## Task to complete
Present each line of the entries below that holds the word "yellow".

## Data for processing
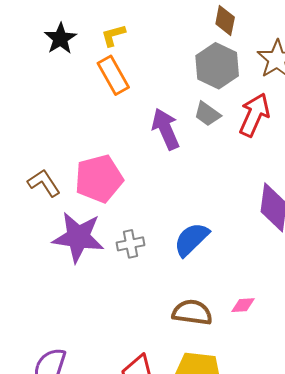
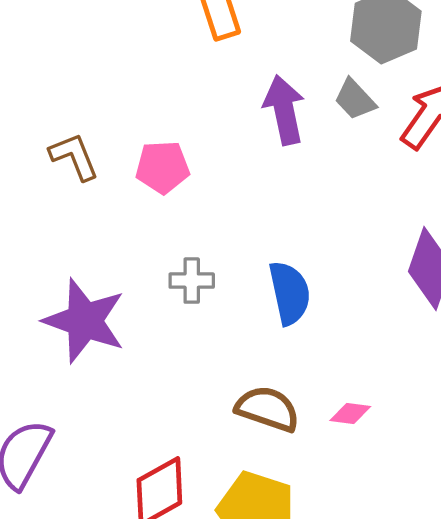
pink pentagon: (99, 179) -> (162, 167), size x0.7
purple star: (78, 237) -> (85, 321), moved
blue semicircle: (191, 239) -> (290, 293), turned 111

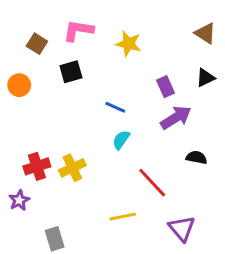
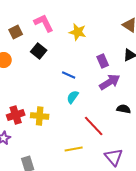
pink L-shape: (78, 30) -> (44, 23), turned 55
brown square: (37, 44) -> (16, 32), turned 32
black square: (71, 72) -> (39, 51), turned -35
yellow cross: (72, 168) -> (40, 116), turned 30

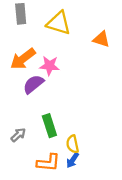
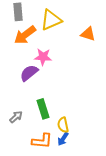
yellow triangle: (59, 23) -> (51, 20), turned -40
orange arrow: (23, 59) -> (25, 35), moved

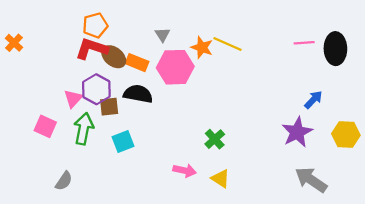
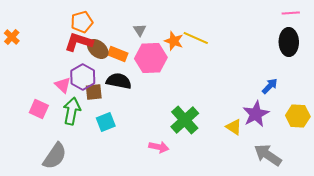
pink line: (304, 43) -> (291, 13), moved
pink triangle: (73, 99) -> (63, 85), turned -30
green cross: (215, 139) -> (185, 120), size x1.6
yellow triangle: (221, 179) -> (234, 127), moved
gray semicircle: (64, 181) -> (55, 156), size x1.6

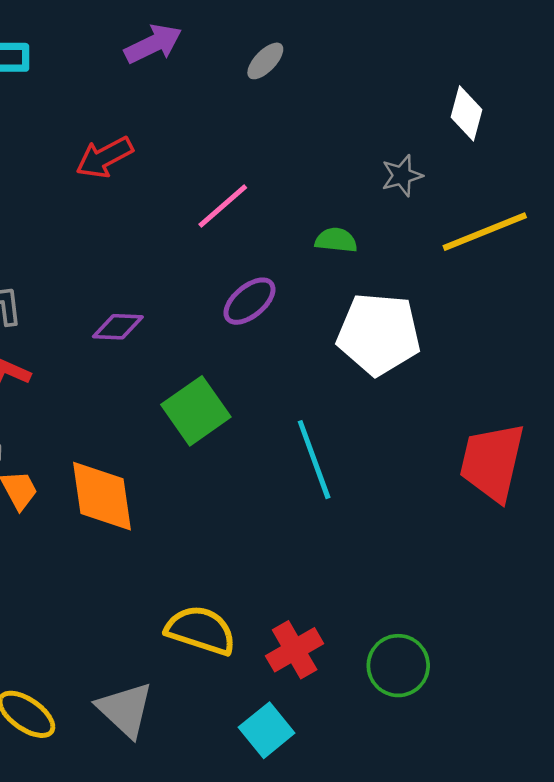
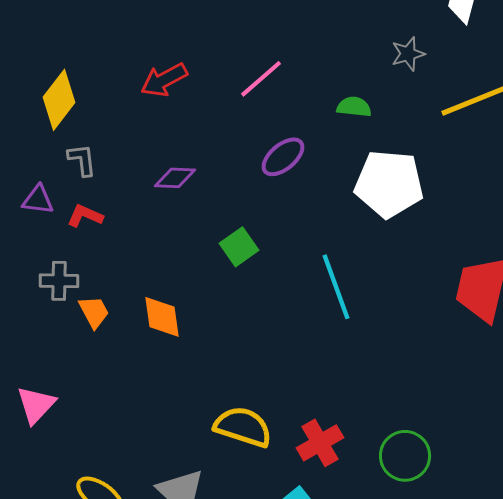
red arrow: (104, 157) -> (164, 80), moved
green square: (196, 411) -> (239, 247), size x0.7
orange diamond: (102, 496) -> (162, 317), size x0.7

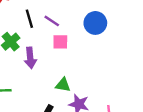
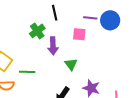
purple line: (52, 21) -> (90, 18), moved, turned -32
green triangle: (63, 85) -> (71, 64), moved, turned 40

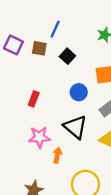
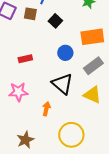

## Your response
yellow cross: (72, 168) -> (40, 116), turned 30
yellow triangle: (59, 23) -> (51, 20), turned -40
yellow triangle: (221, 179) -> (234, 127), moved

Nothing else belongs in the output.